Material for the task below:

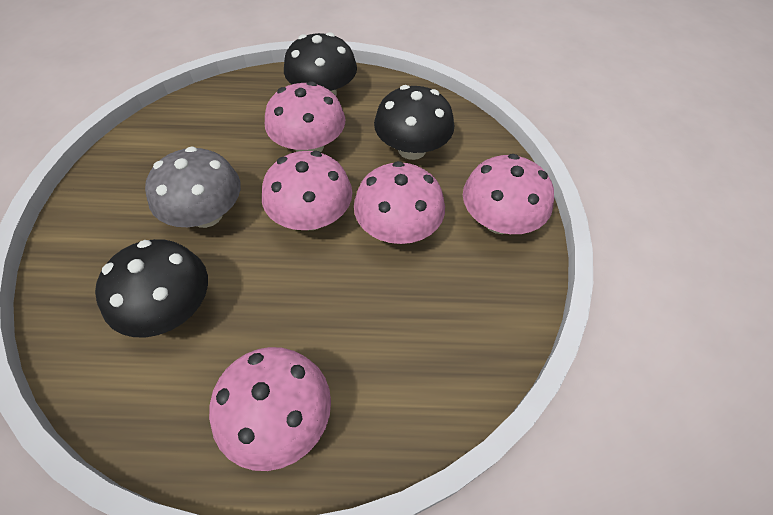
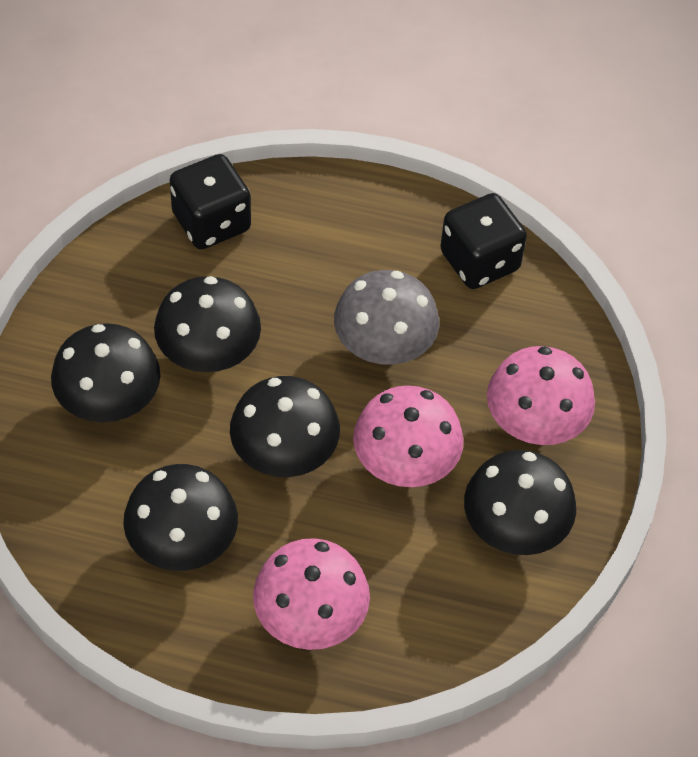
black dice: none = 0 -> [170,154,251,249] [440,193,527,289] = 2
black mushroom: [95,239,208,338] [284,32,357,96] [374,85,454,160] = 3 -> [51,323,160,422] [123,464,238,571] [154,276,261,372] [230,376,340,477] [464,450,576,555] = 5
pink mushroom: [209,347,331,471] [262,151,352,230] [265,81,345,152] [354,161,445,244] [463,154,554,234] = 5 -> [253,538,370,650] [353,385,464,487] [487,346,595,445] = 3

End of Material for the task.
Material for the task below:

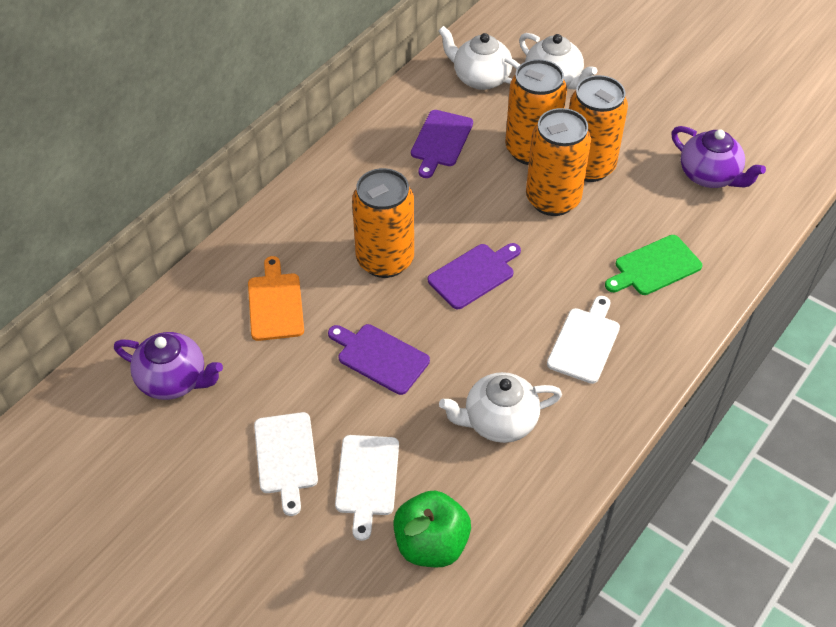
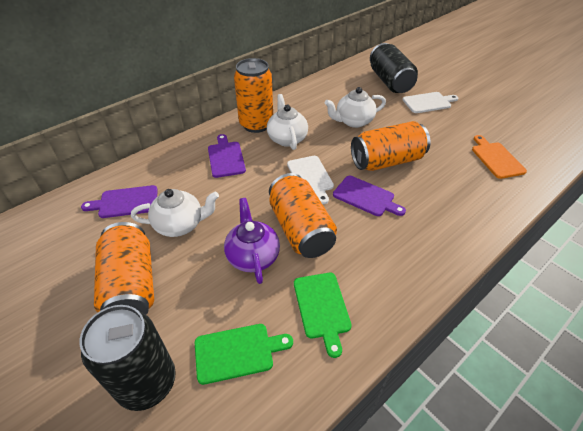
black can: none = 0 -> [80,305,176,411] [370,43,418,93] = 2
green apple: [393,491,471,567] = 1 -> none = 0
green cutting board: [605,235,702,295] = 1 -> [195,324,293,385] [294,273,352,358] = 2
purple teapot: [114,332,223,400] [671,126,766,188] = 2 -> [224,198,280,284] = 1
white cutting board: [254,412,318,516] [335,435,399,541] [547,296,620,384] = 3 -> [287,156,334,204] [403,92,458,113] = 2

End of Material for the task.
Material for the task below:

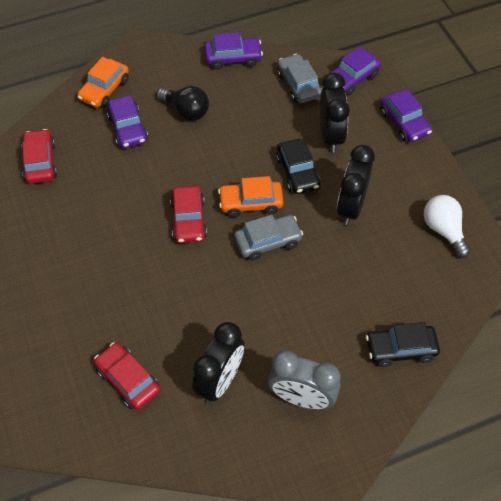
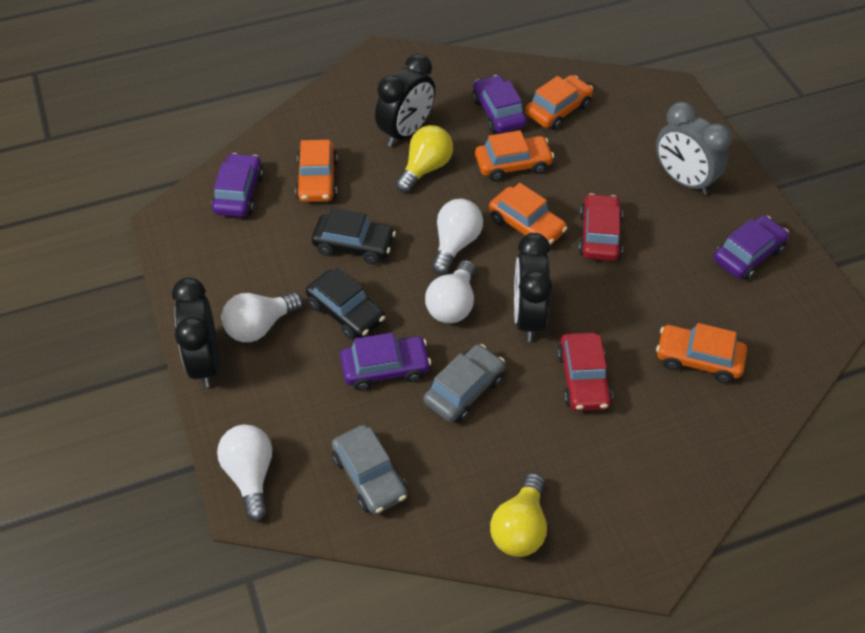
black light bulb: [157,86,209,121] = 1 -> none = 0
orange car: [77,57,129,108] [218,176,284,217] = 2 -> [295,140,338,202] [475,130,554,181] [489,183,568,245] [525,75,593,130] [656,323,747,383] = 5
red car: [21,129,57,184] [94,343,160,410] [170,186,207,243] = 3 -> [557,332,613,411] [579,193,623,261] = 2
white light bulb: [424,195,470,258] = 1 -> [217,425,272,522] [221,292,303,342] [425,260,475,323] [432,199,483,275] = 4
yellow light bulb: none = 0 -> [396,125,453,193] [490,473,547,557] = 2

End of Material for the task.

» Directions
Keep both end lines and retype everything in the records above from the line containing "white light bulb: [424,195,470,258]" through the line containing "yellow light bulb: none", exactly, with nothing else.

» Expected answer
white light bulb: [424,195,470,258] = 1 -> [217,425,272,522] [221,292,303,342] [425,260,475,323] [432,199,483,275] = 4
yellow light bulb: none = 0 -> [396,125,453,193] [490,473,547,557] = 2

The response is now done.